*** Opening of TASK MATERIAL ***
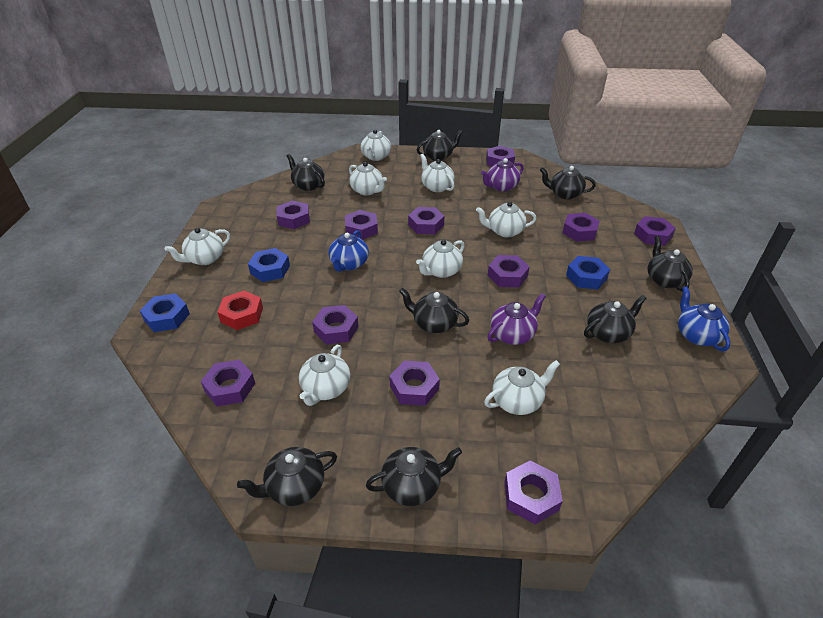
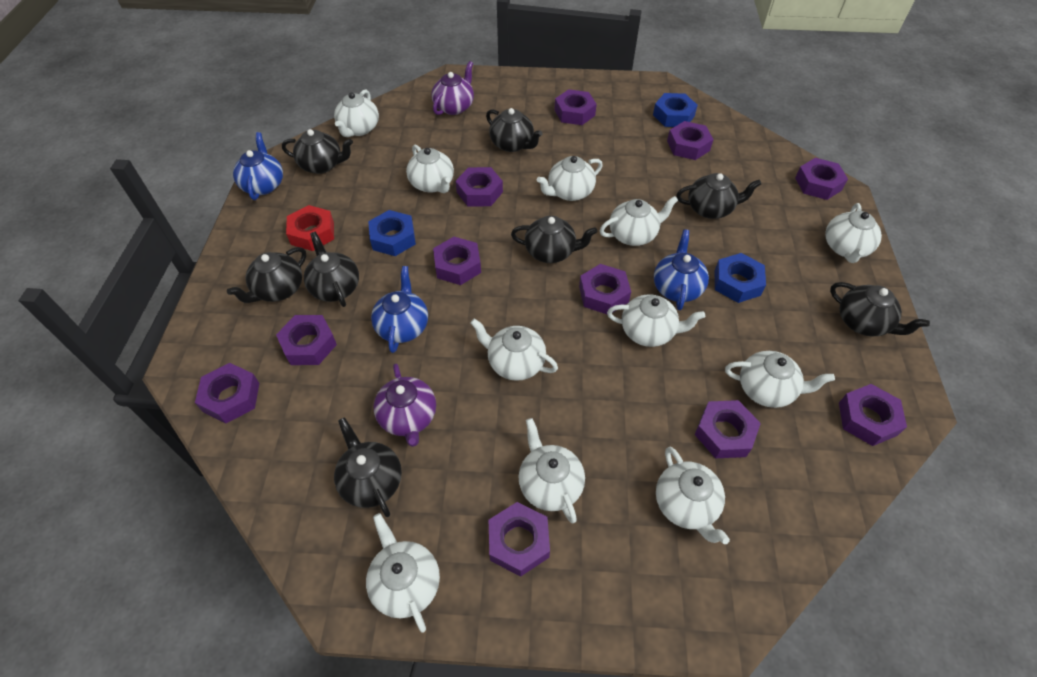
blue teapot: 2 -> 3
white teapot: 8 -> 11

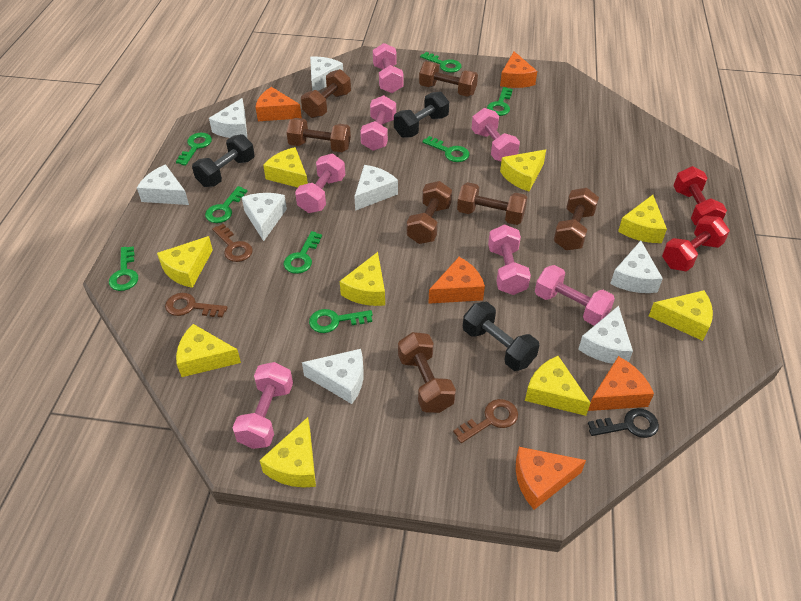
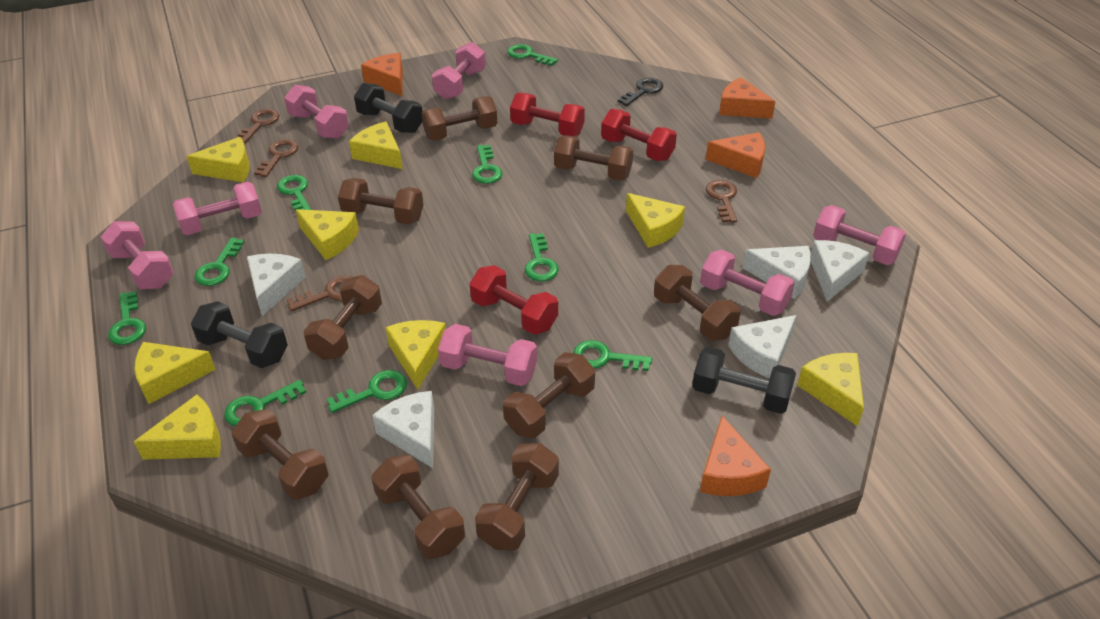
brown dumbbell: 7 -> 9
brown key: 3 -> 4
green key: 8 -> 9
orange cheese: 5 -> 4
red dumbbell: 2 -> 3
white cheese: 8 -> 5
yellow cheese: 9 -> 8

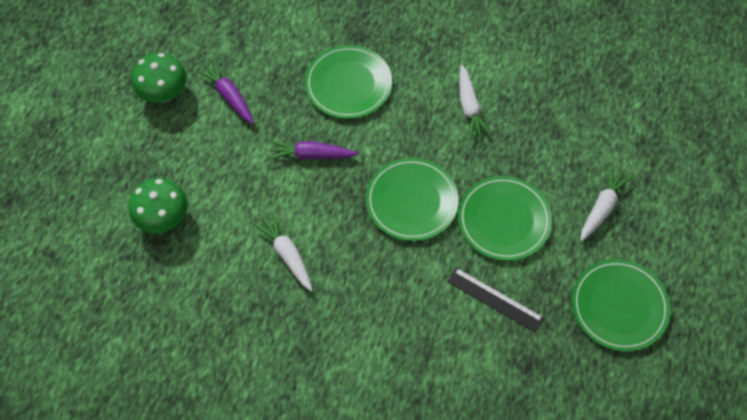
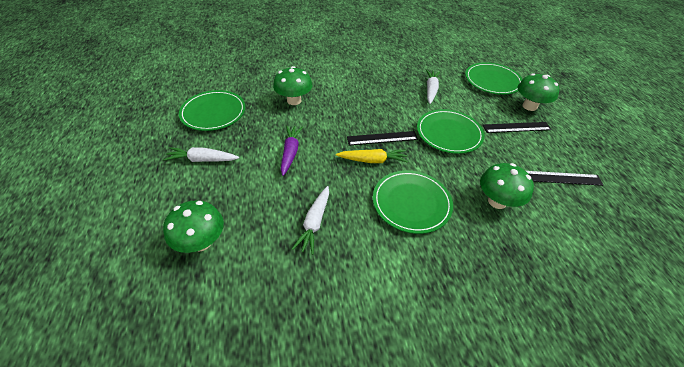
black ruler: 1 -> 3
green mushroom: 2 -> 4
purple carrot: 2 -> 1
yellow carrot: 0 -> 1

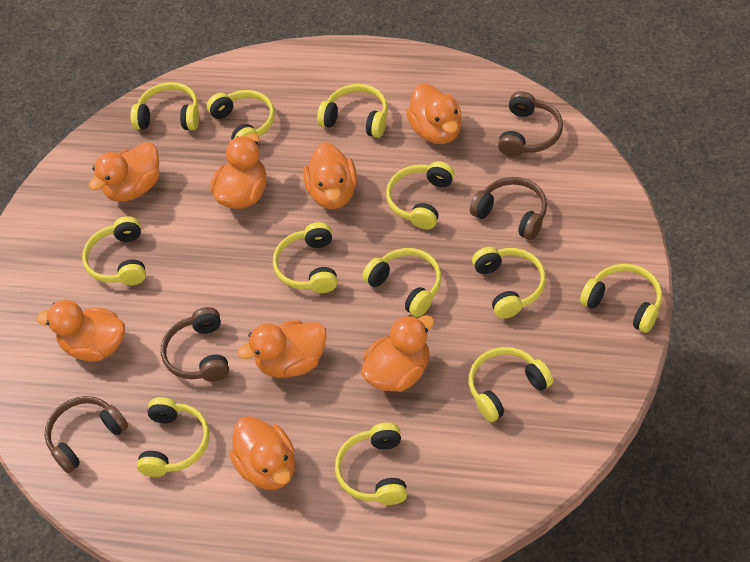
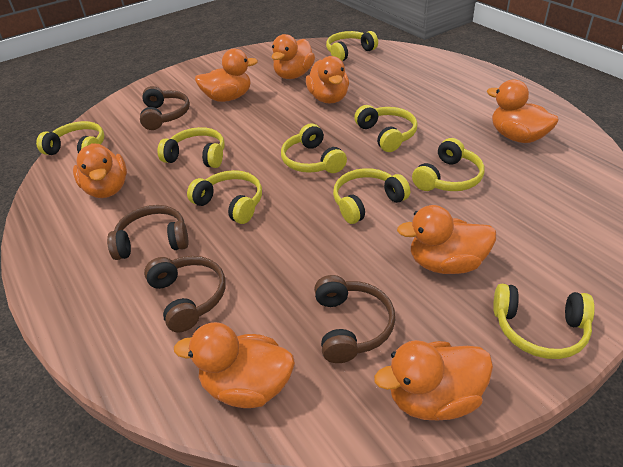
yellow headphones: 12 -> 9

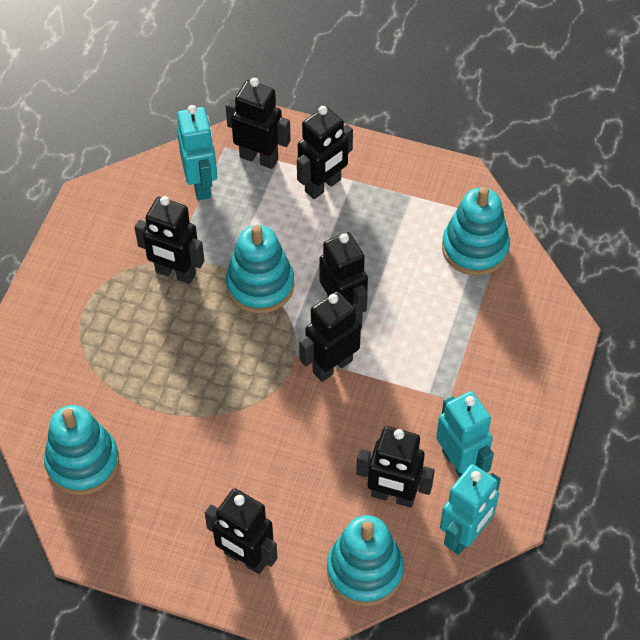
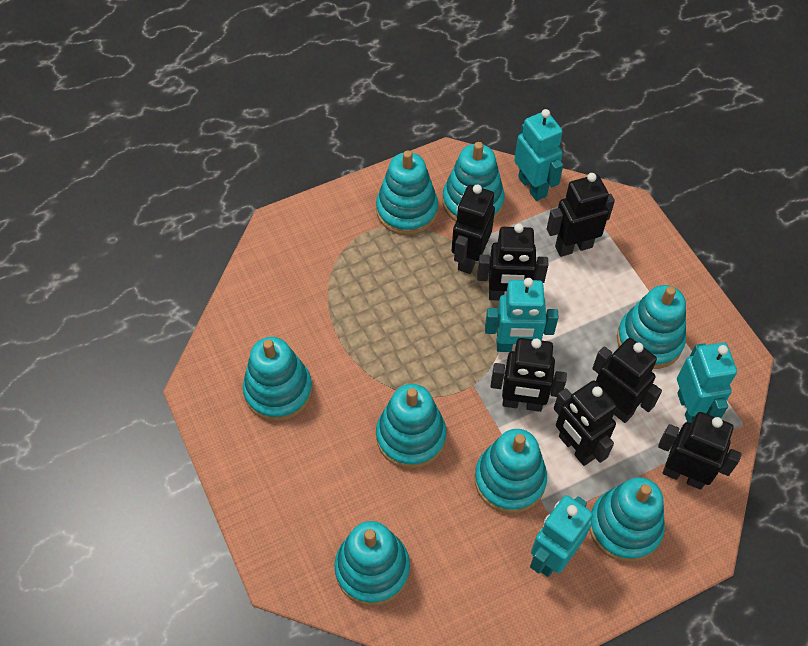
turquoise robot: 3 -> 4
turquoise stacking toy: 4 -> 8

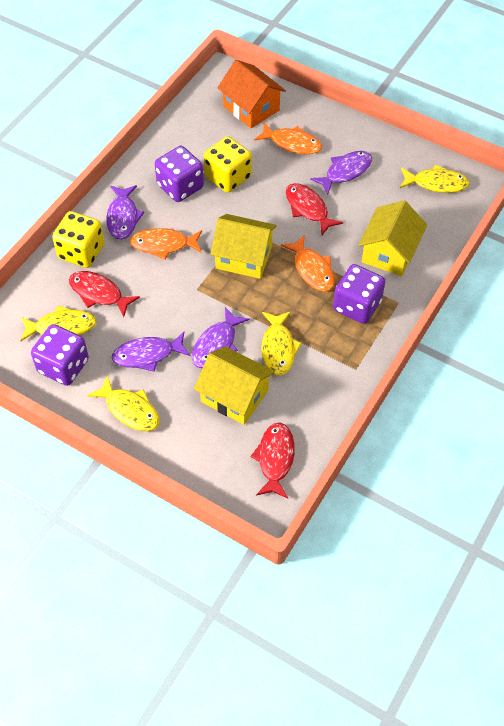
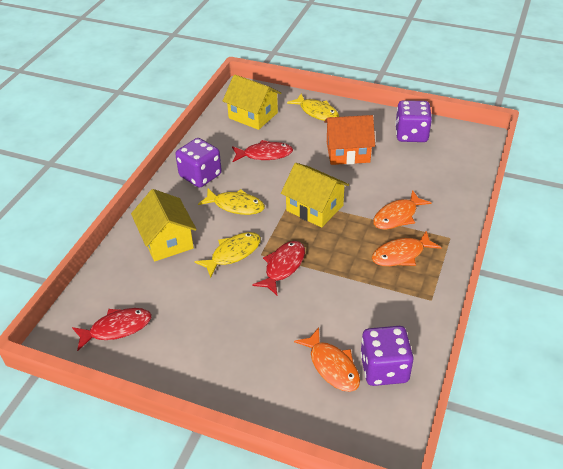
purple fish: 4 -> 0
yellow dice: 2 -> 0
yellow fish: 4 -> 3

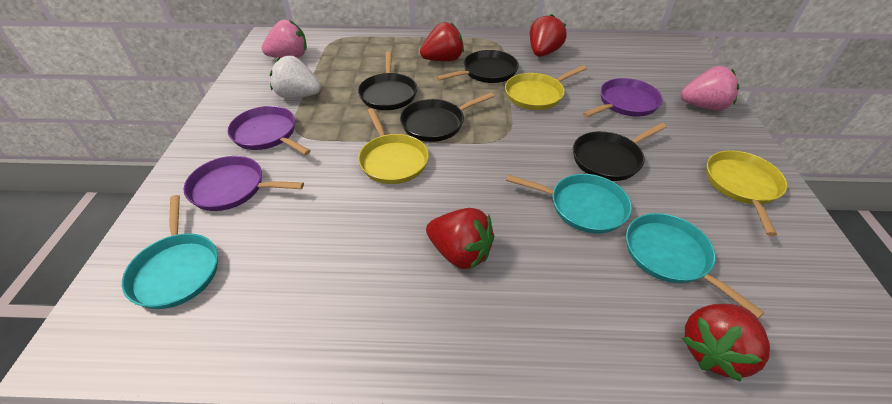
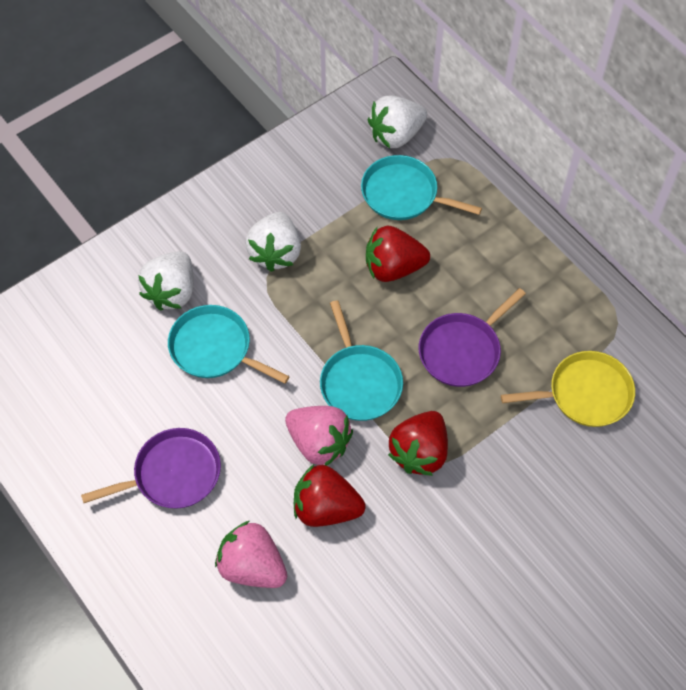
black pan: 4 -> 0
purple pan: 3 -> 2
red strawberry: 4 -> 3
white strawberry: 1 -> 3
yellow pan: 3 -> 1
*** Close of TASK MATERIAL ***
Once the pictures are removed, output the entries above exactly as given.

RESPONSE AREA:
blue teapot: 2 -> 3
white teapot: 8 -> 11

brown dumbbell: 7 -> 9
brown key: 3 -> 4
green key: 8 -> 9
orange cheese: 5 -> 4
red dumbbell: 2 -> 3
white cheese: 8 -> 5
yellow cheese: 9 -> 8

black ruler: 1 -> 3
green mushroom: 2 -> 4
purple carrot: 2 -> 1
yellow carrot: 0 -> 1

yellow headphones: 12 -> 9

turquoise robot: 3 -> 4
turquoise stacking toy: 4 -> 8

purple fish: 4 -> 0
yellow dice: 2 -> 0
yellow fish: 4 -> 3

black pan: 4 -> 0
purple pan: 3 -> 2
red strawberry: 4 -> 3
white strawberry: 1 -> 3
yellow pan: 3 -> 1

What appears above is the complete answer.